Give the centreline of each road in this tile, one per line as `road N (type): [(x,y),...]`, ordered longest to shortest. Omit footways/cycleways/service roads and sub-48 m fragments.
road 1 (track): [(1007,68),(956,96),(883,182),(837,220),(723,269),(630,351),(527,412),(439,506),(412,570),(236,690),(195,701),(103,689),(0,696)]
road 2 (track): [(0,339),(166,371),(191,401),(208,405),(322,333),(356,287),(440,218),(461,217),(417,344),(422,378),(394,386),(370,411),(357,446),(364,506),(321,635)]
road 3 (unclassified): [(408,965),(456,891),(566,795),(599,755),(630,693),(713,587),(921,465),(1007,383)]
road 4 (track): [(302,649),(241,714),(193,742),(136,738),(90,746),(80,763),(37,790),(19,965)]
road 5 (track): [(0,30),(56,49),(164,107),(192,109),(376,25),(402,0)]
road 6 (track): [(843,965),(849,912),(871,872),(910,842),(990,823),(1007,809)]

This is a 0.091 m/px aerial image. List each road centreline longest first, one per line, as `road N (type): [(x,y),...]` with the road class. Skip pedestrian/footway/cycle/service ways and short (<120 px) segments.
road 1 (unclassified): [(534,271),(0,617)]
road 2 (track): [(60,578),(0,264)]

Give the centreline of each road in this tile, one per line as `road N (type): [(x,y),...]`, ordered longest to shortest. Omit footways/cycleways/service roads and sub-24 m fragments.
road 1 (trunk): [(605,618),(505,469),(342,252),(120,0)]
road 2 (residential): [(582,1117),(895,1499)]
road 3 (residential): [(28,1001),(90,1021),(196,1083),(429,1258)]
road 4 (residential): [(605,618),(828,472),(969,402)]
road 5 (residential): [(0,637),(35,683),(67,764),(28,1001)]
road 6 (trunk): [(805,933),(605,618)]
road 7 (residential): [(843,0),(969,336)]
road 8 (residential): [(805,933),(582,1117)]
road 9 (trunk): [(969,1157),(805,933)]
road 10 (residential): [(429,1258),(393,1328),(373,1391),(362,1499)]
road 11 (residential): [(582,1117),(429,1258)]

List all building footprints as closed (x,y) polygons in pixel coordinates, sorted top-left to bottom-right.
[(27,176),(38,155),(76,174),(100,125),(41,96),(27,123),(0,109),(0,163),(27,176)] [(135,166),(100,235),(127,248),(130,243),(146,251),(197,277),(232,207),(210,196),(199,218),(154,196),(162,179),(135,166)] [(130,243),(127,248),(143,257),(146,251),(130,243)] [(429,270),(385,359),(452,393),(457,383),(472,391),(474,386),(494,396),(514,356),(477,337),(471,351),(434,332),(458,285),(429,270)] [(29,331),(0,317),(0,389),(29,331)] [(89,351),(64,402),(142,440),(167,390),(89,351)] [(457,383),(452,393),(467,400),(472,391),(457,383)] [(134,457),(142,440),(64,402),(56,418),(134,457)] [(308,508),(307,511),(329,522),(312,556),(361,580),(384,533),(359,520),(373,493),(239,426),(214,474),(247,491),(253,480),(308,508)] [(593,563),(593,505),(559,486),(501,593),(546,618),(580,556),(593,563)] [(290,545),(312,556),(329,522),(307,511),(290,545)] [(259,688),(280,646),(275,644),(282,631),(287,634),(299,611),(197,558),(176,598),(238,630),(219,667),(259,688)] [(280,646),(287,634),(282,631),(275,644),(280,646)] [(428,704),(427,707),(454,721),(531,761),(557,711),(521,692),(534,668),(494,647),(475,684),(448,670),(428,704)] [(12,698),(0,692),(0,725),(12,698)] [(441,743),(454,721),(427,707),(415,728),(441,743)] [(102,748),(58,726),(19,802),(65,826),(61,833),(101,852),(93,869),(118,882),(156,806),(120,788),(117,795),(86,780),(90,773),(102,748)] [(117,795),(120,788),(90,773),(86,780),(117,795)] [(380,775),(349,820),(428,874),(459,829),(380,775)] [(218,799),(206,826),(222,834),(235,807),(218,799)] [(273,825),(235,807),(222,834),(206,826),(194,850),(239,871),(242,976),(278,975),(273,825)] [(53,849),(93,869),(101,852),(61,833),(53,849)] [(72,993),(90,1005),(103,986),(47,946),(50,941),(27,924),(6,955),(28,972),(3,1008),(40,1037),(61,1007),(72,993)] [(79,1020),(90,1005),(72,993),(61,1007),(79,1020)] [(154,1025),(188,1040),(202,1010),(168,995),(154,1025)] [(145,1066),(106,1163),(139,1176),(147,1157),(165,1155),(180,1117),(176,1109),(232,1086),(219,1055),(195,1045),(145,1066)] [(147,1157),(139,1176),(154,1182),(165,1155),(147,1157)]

Task goal: Reproduce every line of the material exactly.

Task result:
Give the centreline of each road in this tile, one per line as `road N (type): [(x,y),...]`, ordered longest to shortest. Omit footways/cycleways/service roads and sub-48 m fragments.
road 1 (track): [(1007,68),(956,96),(883,182),(837,220),(723,269),(630,351),(527,412),(439,506),(412,570),(236,690),(195,701),(103,689),(0,696)]
road 2 (track): [(0,339),(166,371),(191,401),(208,405),(322,333),(356,287),(440,218),(461,217),(417,344),(422,378),(394,386),(370,411),(357,446),(364,506),(321,635)]
road 3 (unclassified): [(408,965),(456,891),(566,795),(599,755),(630,693),(713,587),(921,465),(1007,383)]
road 4 (track): [(302,649),(241,714),(193,742),(136,738),(90,746),(80,763),(37,790),(19,965)]
road 5 (track): [(0,30),(56,49),(164,107),(192,109),(376,25),(402,0)]
road 6 (track): [(843,965),(849,912),(871,872),(910,842),(990,823),(1007,809)]

This is a 0.091 m/px aerial image. List each road centreline longest first, one per line, as `road N (type): [(x,y),...]` with the road class. Skip pedestrian/footway/cycle/service ways and short (<120 px) segments.
road 1 (unclassified): [(534,271),(0,617)]
road 2 (track): [(60,578),(0,264)]

Give the centreline of each road in this tile, one per line as `road N (type): [(x,y),...]`, ordered longest to shortest. Omit footways/cycleways/service roads and sub-24 m fragments.
road 1 (trunk): [(605,618),(505,469),(342,252),(120,0)]
road 2 (residential): [(582,1117),(895,1499)]
road 3 (residential): [(28,1001),(90,1021),(196,1083),(429,1258)]
road 4 (residential): [(605,618),(828,472),(969,402)]
road 5 (residential): [(0,637),(35,683),(67,764),(28,1001)]
road 6 (trunk): [(805,933),(605,618)]
road 7 (residential): [(843,0),(969,336)]
road 8 (residential): [(805,933),(582,1117)]
road 9 (trunk): [(969,1157),(805,933)]
road 10 (residential): [(429,1258),(393,1328),(373,1391),(362,1499)]
road 11 (residential): [(582,1117),(429,1258)]

List all building footprints as closed (x,y) polygons in pixel coordinates, sorted top-left to bottom-right.
[(27,176),(38,155),(76,174),(100,125),(41,96),(27,123),(0,109),(0,163),(27,176)] [(135,166),(100,235),(127,248),(130,243),(146,251),(197,277),(232,207),(210,196),(199,218),(154,196),(162,179),(135,166)] [(130,243),(127,248),(143,257),(146,251),(130,243)] [(429,270),(385,359),(452,393),(457,383),(472,391),(474,386),(494,396),(514,356),(477,337),(471,351),(434,332),(458,285),(429,270)] [(29,331),(0,317),(0,389),(29,331)] [(89,351),(64,402),(142,440),(167,390),(89,351)] [(457,383),(452,393),(467,400),(472,391),(457,383)] [(134,457),(142,440),(64,402),(56,418),(134,457)] [(308,508),(307,511),(329,522),(312,556),(361,580),(384,533),(359,520),(373,493),(239,426),(214,474),(247,491),(253,480),(308,508)] [(593,563),(593,505),(559,486),(501,593),(546,618),(580,556),(593,563)] [(290,545),(312,556),(329,522),(307,511),(290,545)] [(259,688),(280,646),(275,644),(282,631),(287,634),(299,611),(197,558),(176,598),(238,630),(219,667),(259,688)] [(280,646),(287,634),(282,631),(275,644),(280,646)] [(428,704),(427,707),(454,721),(531,761),(557,711),(521,692),(534,668),(494,647),(475,684),(448,670),(428,704)] [(12,698),(0,692),(0,725),(12,698)] [(441,743),(454,721),(427,707),(415,728),(441,743)] [(102,748),(58,726),(19,802),(65,826),(61,833),(101,852),(93,869),(118,882),(156,806),(120,788),(117,795),(86,780),(90,773),(102,748)] [(117,795),(120,788),(90,773),(86,780),(117,795)] [(380,775),(349,820),(428,874),(459,829),(380,775)] [(218,799),(206,826),(222,834),(235,807),(218,799)] [(273,825),(235,807),(222,834),(206,826),(194,850),(239,871),(242,976),(278,975),(273,825)] [(53,849),(93,869),(101,852),(61,833),(53,849)] [(72,993),(90,1005),(103,986),(47,946),(50,941),(27,924),(6,955),(28,972),(3,1008),(40,1037),(61,1007),(72,993)] [(79,1020),(90,1005),(72,993),(61,1007),(79,1020)] [(154,1025),(188,1040),(202,1010),(168,995),(154,1025)] [(145,1066),(106,1163),(139,1176),(147,1157),(165,1155),(180,1117),(176,1109),(232,1086),(219,1055),(195,1045),(145,1066)] [(147,1157),(139,1176),(154,1182),(165,1155),(147,1157)]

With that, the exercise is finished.